GIVEN DATA –

■ ■ ■ ■ ■

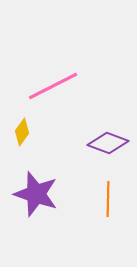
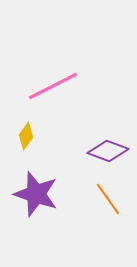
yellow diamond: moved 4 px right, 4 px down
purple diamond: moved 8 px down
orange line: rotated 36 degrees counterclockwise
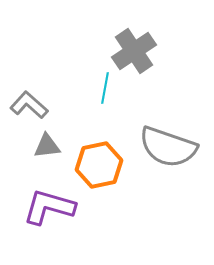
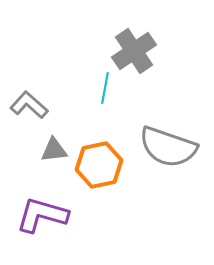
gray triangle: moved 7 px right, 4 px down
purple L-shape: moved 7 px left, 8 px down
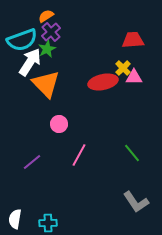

■ ■ ■ ■ ■

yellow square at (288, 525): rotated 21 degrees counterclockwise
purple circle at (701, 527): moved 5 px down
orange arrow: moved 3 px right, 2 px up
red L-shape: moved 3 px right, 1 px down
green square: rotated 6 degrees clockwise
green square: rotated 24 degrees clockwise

■ ■ ■ ■ ■

WHAT IS REQUIRED – The copy should hold only the lines from the one with "yellow diamond: moved 4 px right, 4 px down" through the one with "purple L-shape: moved 7 px left, 8 px down", exactly as they stand above. Leave out the pictures.

WORKED SOLUTION –
yellow diamond: moved 4 px right, 4 px down
purple diamond: moved 8 px down
orange line: rotated 36 degrees counterclockwise
gray triangle: moved 7 px right, 4 px down
purple L-shape: moved 7 px left, 8 px down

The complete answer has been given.